▸ EXERCISE INSTRUCTIONS:
Repeat the listing verbatim. Drop any pictures.
===
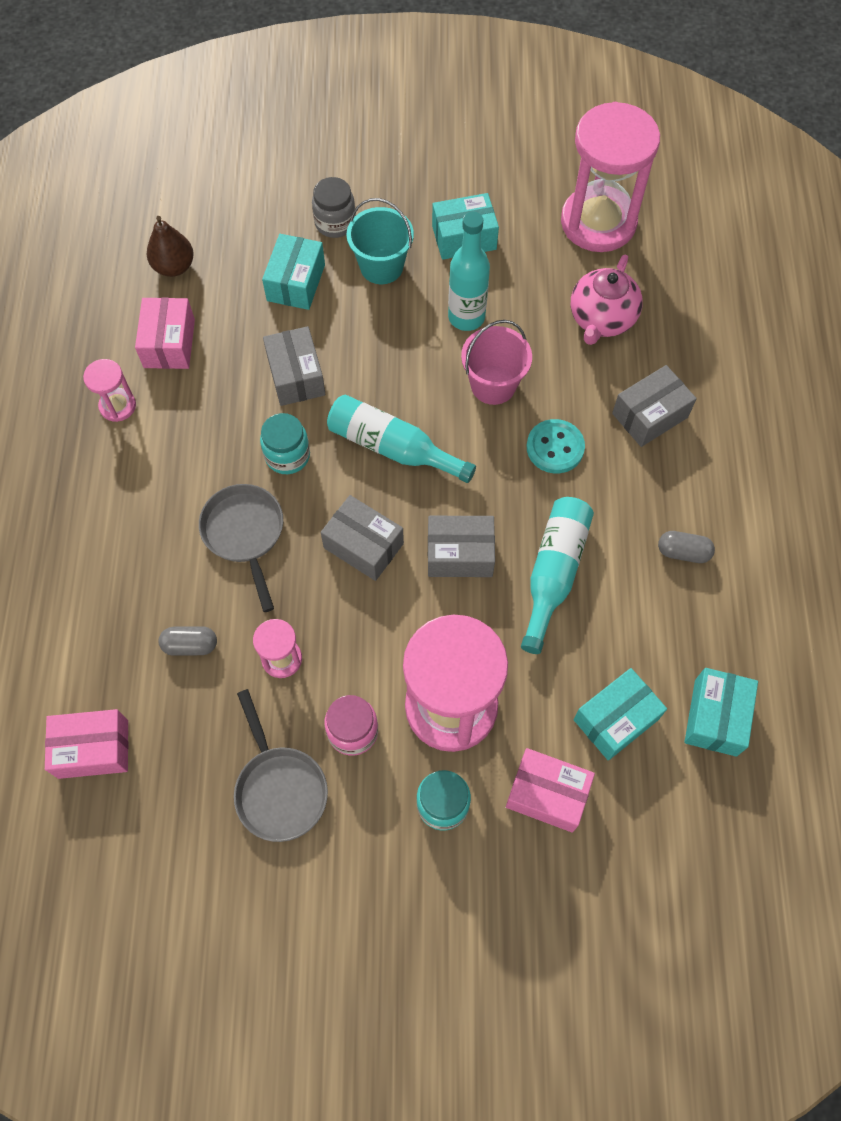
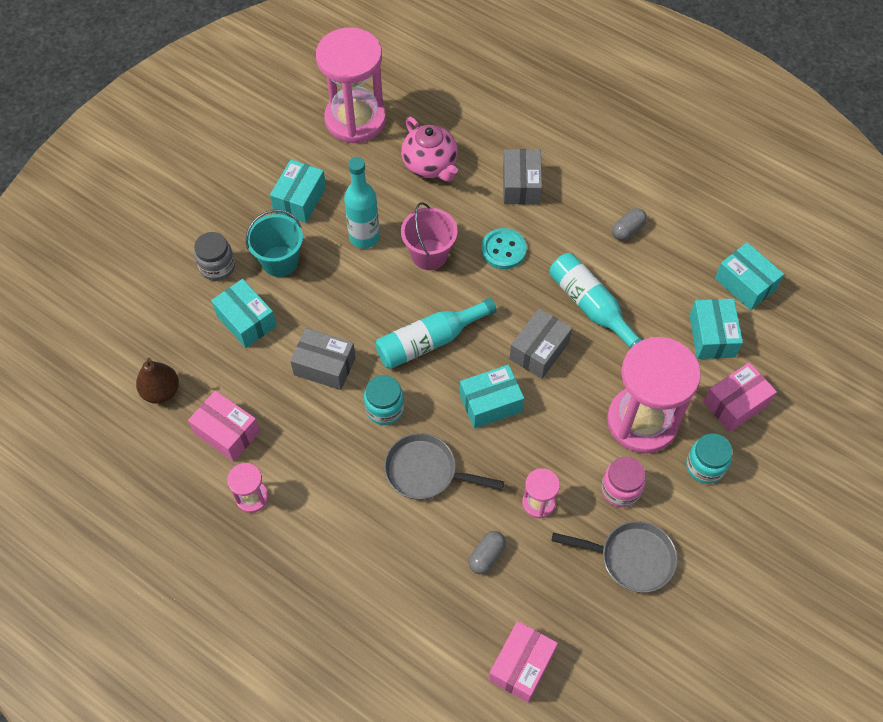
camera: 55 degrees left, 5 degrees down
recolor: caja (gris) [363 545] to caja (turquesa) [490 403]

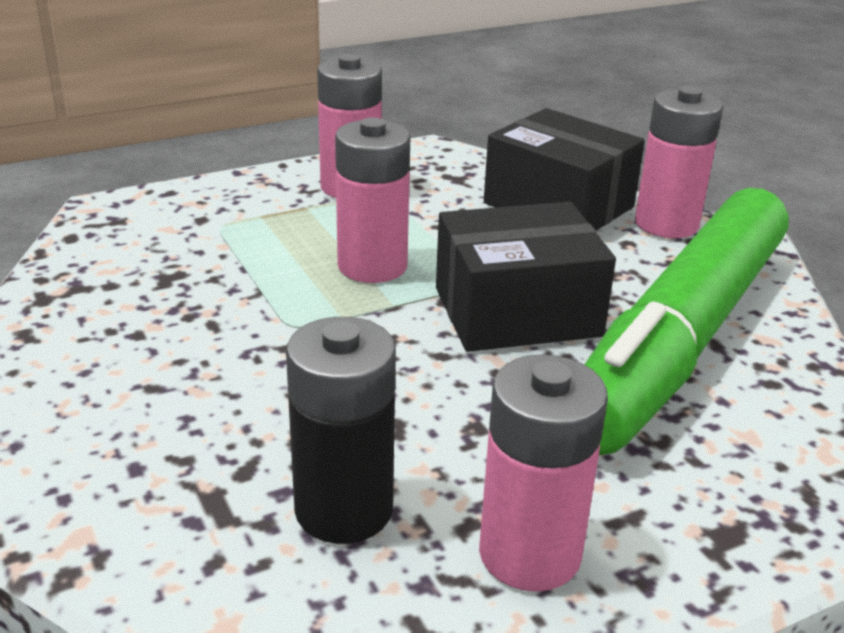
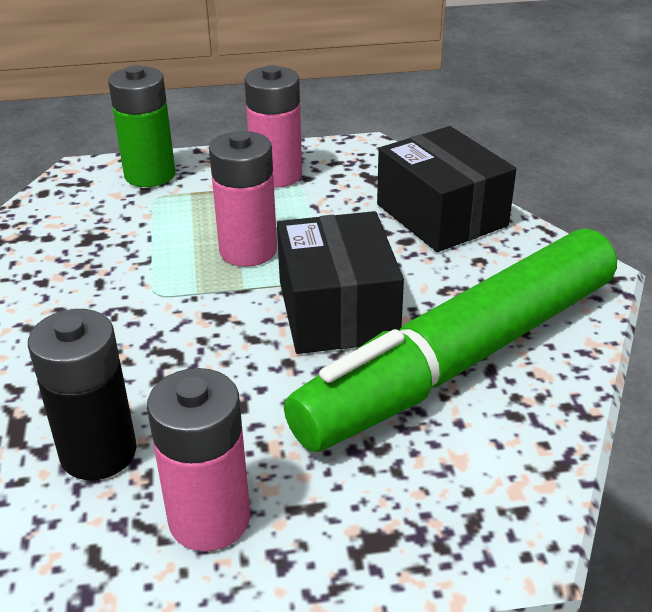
camera: 20 degrees right, 5 degrees up
delete: pila (rosa) [666 224]
insert: pila (verde) [150 175]
rotate: caja (negro) [517 312] = [337 310] 75 degrees clockwise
===
▸ ANSWER BELOW:
camera: 55 degrees left, 5 degrees down
recolor: caja (gris) [363 545] to caja (turquesa) [490 403]

camera: 20 degrees right, 5 degrees up
delete: pila (rosa) [666 224]
insert: pila (verde) [150 175]
rotate: caja (negro) [517 312] = [337 310] 75 degrees clockwise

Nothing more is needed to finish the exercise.